| PROBLEM REQUIREMENTS |
Repeat the data that follows, word for word, without the images.
RECORDS FOR THE TASK Start Marker
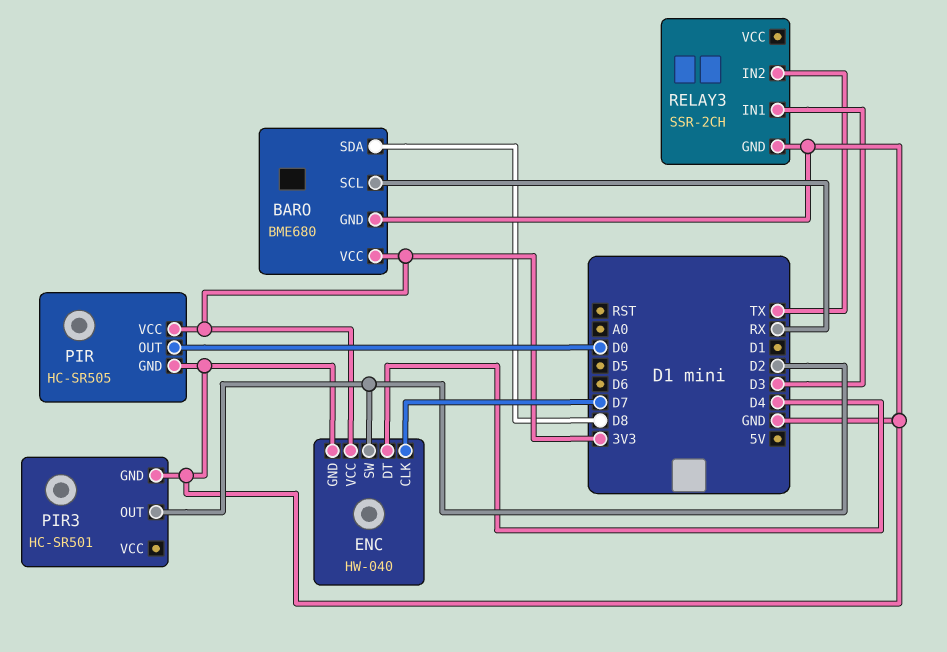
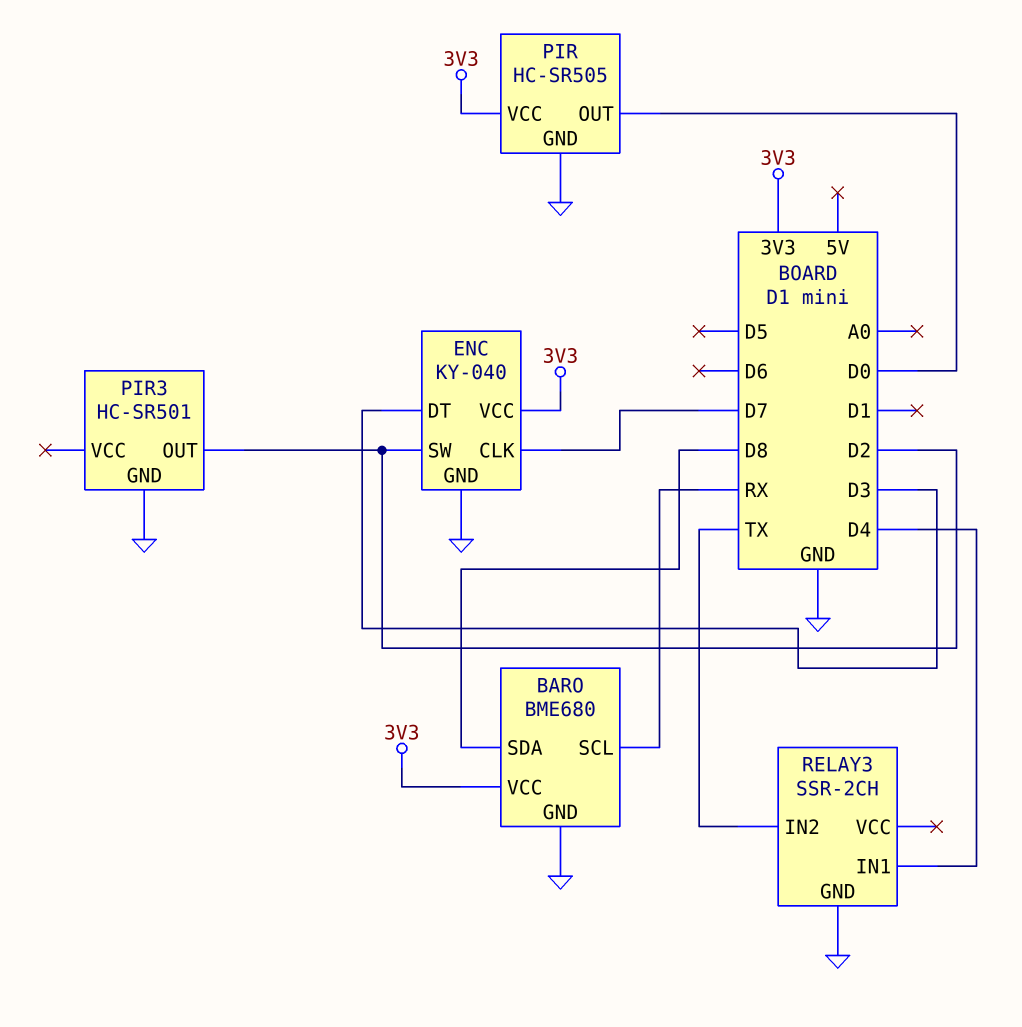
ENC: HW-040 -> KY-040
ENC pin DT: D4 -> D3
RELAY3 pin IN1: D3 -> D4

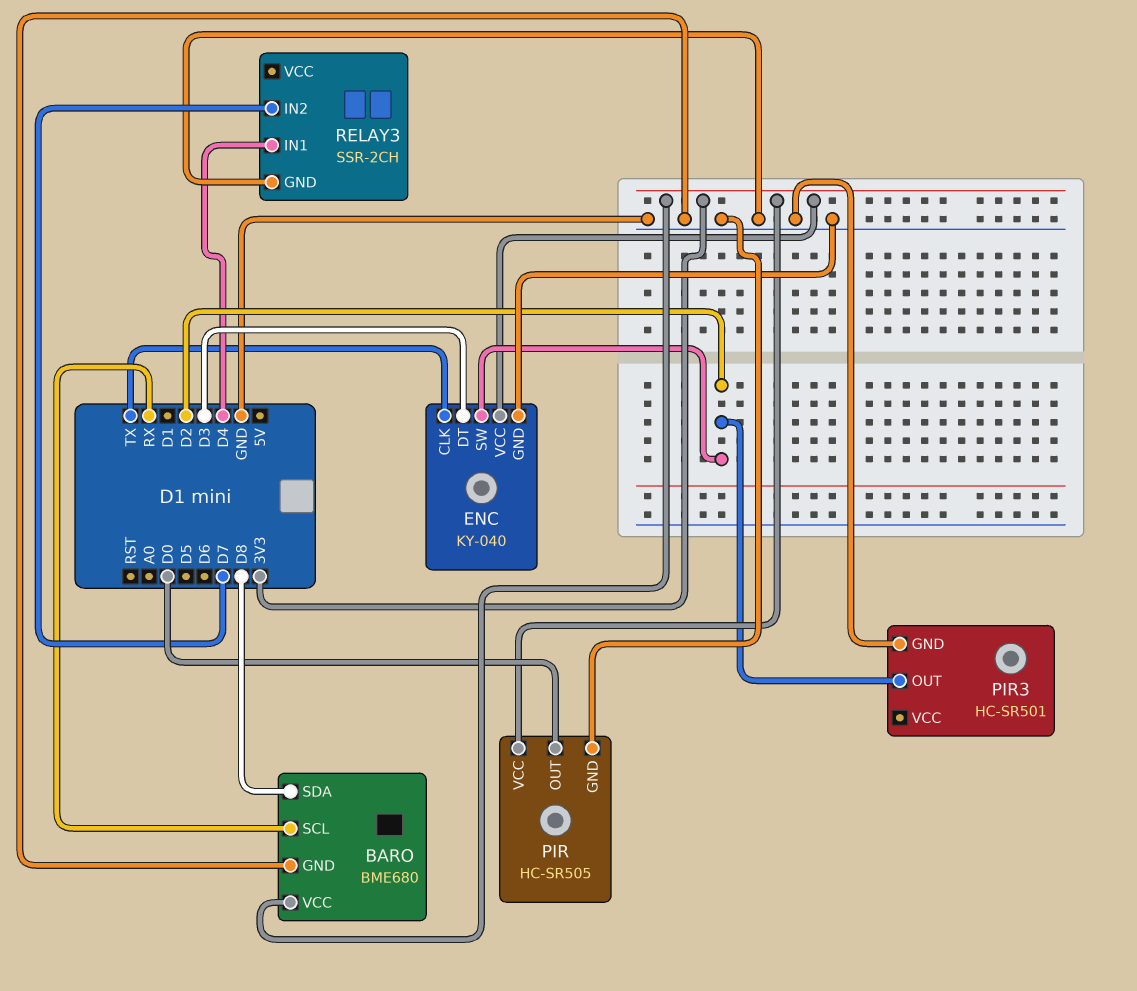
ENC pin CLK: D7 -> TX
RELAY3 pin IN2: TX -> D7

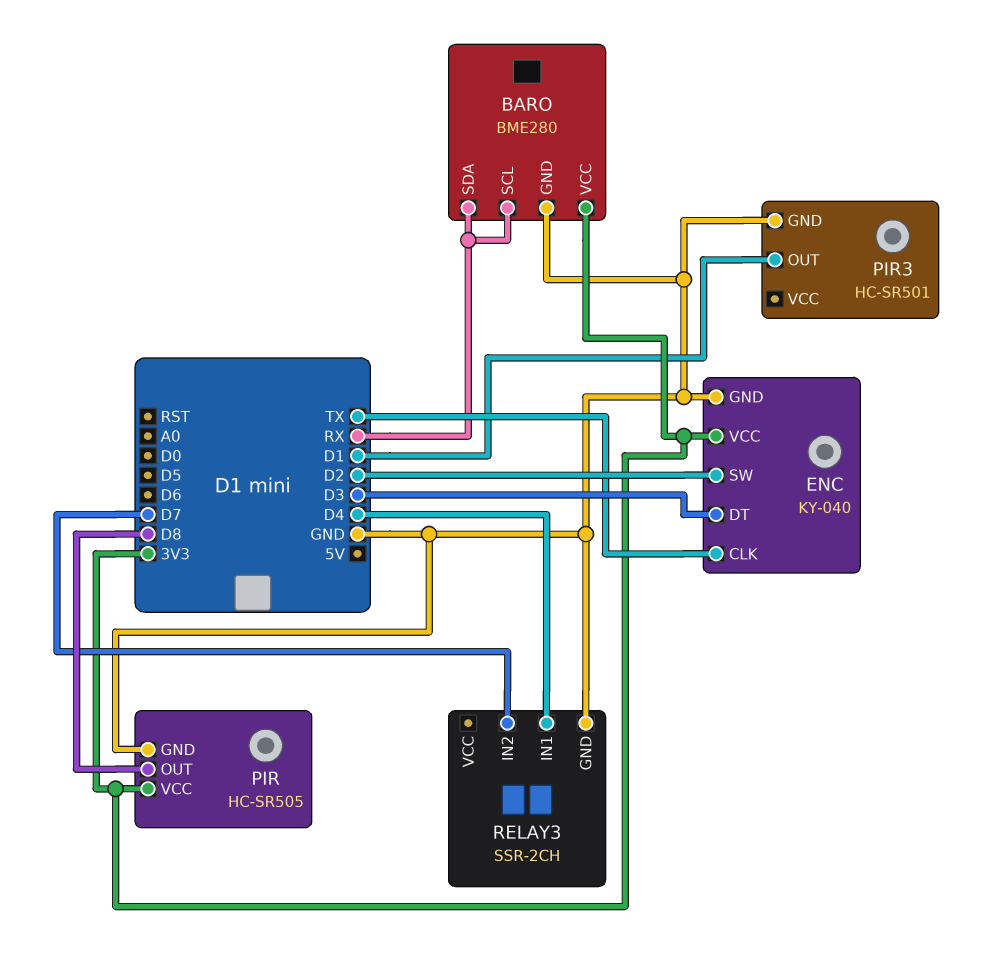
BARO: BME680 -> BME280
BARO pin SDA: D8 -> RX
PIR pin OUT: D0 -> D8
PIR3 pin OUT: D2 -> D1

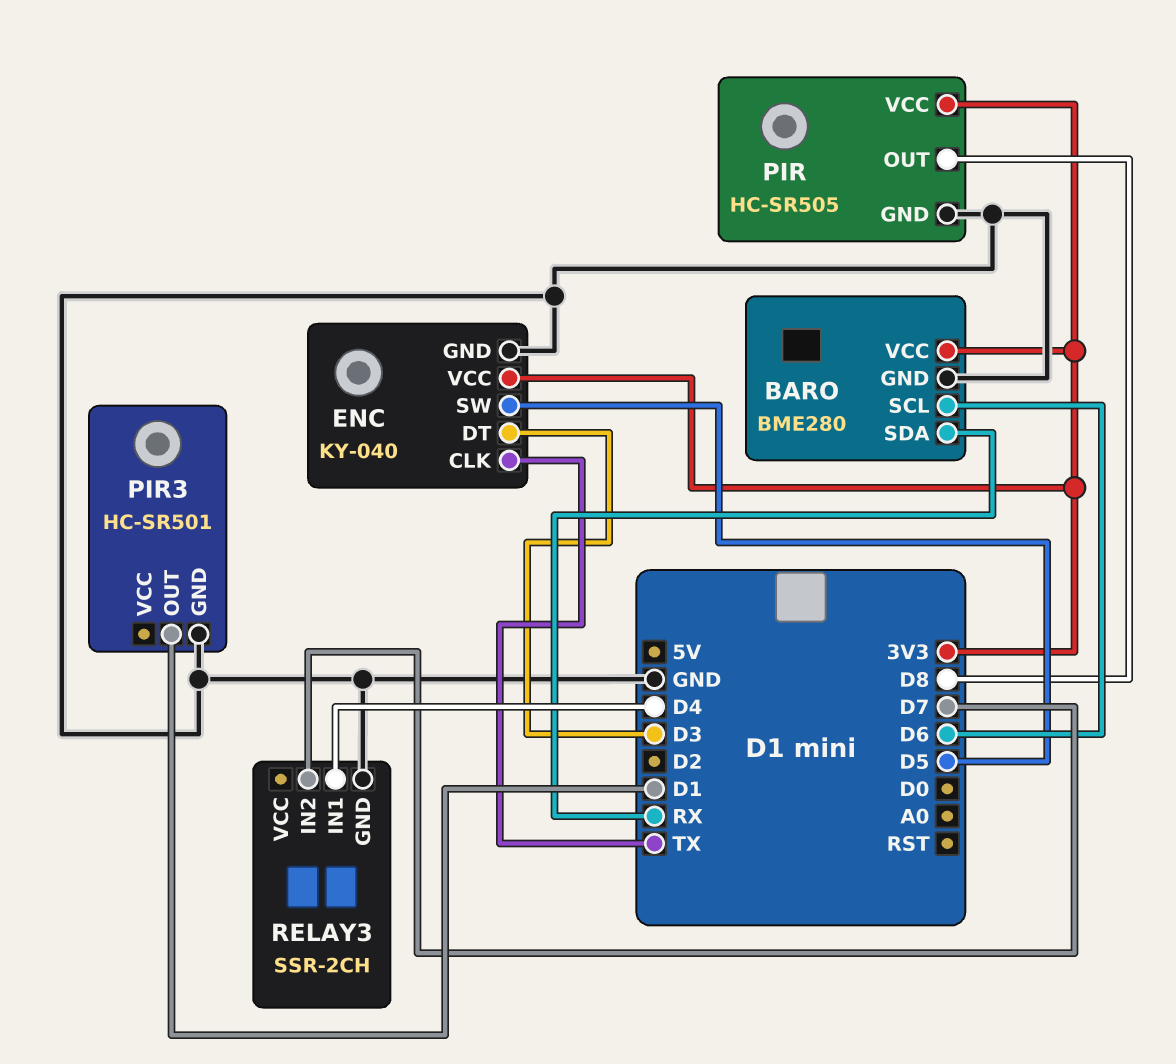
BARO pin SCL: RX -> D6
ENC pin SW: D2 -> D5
RECORDS FOR THE TASK End Marker
| ANSWER SECTION |
ENC: HW-040 -> KY-040
ENC pin DT: D4 -> D3
RELAY3 pin IN1: D3 -> D4

ENC pin CLK: D7 -> TX
RELAY3 pin IN2: TX -> D7

BARO: BME680 -> BME280
BARO pin SDA: D8 -> RX
PIR pin OUT: D0 -> D8
PIR3 pin OUT: D2 -> D1

BARO pin SCL: RX -> D6
ENC pin SW: D2 -> D5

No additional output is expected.